┌──

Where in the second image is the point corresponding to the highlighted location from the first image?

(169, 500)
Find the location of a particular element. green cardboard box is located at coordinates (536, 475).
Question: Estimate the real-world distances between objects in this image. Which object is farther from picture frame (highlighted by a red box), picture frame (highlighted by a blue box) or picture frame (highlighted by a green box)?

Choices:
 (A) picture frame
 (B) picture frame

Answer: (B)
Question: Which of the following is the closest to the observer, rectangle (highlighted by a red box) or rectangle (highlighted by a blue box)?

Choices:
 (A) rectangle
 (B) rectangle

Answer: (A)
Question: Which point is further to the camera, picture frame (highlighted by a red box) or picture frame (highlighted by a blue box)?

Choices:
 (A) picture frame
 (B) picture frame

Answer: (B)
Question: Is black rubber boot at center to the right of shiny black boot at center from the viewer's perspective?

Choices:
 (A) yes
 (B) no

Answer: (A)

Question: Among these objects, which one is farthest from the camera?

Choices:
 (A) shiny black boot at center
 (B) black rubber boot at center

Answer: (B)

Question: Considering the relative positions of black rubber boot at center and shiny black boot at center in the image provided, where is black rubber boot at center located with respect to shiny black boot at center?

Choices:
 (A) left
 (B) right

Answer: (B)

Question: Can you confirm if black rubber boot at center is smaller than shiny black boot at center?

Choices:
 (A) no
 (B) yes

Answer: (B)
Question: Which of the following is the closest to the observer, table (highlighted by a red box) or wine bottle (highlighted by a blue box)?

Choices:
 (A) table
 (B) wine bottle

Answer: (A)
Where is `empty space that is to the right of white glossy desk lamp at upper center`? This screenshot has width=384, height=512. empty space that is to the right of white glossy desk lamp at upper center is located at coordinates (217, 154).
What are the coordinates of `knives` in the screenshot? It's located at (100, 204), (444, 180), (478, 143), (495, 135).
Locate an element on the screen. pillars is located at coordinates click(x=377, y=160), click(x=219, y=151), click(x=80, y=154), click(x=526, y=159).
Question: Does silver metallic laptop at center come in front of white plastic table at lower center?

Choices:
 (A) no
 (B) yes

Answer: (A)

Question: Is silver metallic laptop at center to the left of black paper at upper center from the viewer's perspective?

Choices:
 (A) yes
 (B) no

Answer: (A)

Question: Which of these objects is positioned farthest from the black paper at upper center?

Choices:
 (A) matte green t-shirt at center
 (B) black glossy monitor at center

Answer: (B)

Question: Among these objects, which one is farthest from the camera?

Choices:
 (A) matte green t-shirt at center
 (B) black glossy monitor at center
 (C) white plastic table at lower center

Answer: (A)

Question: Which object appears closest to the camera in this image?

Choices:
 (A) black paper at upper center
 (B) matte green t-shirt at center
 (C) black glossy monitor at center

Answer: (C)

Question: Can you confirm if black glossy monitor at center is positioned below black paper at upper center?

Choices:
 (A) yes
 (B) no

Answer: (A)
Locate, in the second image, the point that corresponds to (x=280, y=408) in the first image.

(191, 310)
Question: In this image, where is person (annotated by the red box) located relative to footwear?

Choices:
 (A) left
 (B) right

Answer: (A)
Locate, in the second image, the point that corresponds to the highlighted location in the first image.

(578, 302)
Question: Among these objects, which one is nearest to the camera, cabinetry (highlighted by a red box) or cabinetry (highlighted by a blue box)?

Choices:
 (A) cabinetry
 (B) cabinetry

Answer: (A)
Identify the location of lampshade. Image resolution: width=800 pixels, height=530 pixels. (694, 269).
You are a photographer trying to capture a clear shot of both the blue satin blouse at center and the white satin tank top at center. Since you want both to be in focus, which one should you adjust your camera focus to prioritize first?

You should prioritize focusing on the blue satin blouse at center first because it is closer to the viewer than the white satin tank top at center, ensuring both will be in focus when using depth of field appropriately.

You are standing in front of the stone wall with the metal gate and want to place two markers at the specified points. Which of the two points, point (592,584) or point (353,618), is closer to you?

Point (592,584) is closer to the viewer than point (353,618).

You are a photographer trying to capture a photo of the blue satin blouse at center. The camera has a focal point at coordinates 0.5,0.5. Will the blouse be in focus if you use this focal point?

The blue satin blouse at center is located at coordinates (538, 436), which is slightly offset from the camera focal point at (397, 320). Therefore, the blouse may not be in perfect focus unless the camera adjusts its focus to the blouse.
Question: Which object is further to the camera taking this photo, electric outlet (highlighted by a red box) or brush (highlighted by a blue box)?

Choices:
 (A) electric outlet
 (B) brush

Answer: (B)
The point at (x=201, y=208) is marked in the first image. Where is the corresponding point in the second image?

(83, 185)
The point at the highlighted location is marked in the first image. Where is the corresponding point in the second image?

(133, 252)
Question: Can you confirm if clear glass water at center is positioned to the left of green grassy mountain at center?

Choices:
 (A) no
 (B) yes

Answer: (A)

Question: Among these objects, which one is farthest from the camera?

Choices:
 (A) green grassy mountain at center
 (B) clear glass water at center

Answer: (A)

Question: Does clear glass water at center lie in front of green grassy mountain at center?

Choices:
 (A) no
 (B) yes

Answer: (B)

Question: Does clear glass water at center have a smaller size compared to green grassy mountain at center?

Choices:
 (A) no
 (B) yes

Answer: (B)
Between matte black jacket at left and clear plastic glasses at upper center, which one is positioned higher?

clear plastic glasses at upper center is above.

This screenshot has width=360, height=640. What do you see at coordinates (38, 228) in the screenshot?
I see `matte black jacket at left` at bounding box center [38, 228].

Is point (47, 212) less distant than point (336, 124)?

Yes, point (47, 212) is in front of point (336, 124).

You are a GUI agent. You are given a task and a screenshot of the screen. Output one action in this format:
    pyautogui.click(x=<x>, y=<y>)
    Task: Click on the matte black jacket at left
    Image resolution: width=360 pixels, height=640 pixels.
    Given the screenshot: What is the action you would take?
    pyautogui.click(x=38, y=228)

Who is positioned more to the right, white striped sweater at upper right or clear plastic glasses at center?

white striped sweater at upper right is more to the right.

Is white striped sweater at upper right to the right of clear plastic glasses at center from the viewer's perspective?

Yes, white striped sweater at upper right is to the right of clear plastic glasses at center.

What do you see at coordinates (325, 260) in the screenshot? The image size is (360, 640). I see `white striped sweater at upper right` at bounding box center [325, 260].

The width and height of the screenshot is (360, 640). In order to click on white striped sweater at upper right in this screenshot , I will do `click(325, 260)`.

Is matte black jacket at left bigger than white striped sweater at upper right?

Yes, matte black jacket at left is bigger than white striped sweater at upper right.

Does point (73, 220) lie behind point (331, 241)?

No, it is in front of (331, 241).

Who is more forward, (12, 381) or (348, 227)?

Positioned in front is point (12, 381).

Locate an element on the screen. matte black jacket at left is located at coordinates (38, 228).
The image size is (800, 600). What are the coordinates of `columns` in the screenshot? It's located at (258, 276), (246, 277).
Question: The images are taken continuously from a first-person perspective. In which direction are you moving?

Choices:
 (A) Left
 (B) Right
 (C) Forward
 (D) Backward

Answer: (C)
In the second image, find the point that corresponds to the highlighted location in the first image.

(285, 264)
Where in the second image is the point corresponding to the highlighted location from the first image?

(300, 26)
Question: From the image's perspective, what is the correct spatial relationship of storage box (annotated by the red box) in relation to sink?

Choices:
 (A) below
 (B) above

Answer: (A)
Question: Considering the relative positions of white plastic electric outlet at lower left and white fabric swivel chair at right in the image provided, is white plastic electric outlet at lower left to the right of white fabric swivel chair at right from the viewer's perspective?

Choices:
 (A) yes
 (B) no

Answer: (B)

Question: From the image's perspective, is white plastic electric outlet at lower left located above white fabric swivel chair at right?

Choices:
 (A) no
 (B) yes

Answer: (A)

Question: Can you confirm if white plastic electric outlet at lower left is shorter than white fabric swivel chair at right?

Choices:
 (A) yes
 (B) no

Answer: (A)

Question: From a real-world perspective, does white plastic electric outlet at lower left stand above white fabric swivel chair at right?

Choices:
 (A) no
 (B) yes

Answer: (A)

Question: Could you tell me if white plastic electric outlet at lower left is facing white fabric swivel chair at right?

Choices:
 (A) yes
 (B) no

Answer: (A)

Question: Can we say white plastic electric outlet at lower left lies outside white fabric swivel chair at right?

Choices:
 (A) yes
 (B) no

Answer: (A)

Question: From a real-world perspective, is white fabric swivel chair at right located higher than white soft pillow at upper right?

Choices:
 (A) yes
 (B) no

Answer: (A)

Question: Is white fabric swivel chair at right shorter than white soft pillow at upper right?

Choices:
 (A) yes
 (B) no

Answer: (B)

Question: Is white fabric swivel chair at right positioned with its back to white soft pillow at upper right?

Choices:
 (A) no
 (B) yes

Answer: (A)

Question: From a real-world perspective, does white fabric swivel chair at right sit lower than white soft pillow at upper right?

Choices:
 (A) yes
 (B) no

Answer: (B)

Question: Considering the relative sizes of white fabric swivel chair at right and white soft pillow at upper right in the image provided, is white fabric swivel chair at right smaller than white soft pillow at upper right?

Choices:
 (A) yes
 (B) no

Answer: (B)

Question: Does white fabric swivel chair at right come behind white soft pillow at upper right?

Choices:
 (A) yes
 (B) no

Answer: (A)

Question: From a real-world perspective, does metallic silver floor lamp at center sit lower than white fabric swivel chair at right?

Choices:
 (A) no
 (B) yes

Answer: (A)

└──

> Work to be completed:
Reproduce the entries above word for word, from their first line up to and including the line with "Question: Can you confirm if black rubber".

> Exercise result:
Where in the second image is the point corresponding to the highlighted location from the first image?

(169, 500)
Find the location of a particular element. green cardboard box is located at coordinates (536, 475).
Question: Estimate the real-world distances between objects in this image. Which object is farther from picture frame (highlighted by a red box), picture frame (highlighted by a blue box) or picture frame (highlighted by a green box)?

Choices:
 (A) picture frame
 (B) picture frame

Answer: (B)
Question: Which of the following is the closest to the observer, rectangle (highlighted by a red box) or rectangle (highlighted by a blue box)?

Choices:
 (A) rectangle
 (B) rectangle

Answer: (A)
Question: Which point is further to the camera, picture frame (highlighted by a red box) or picture frame (highlighted by a blue box)?

Choices:
 (A) picture frame
 (B) picture frame

Answer: (B)
Question: Is black rubber boot at center to the right of shiny black boot at center from the viewer's perspective?

Choices:
 (A) yes
 (B) no

Answer: (A)

Question: Among these objects, which one is farthest from the camera?

Choices:
 (A) shiny black boot at center
 (B) black rubber boot at center

Answer: (B)

Question: Considering the relative positions of black rubber boot at center and shiny black boot at center in the image provided, where is black rubber boot at center located with respect to shiny black boot at center?

Choices:
 (A) left
 (B) right

Answer: (B)

Question: Can you confirm if black rubber boot at center is smaller than shiny black boot at center?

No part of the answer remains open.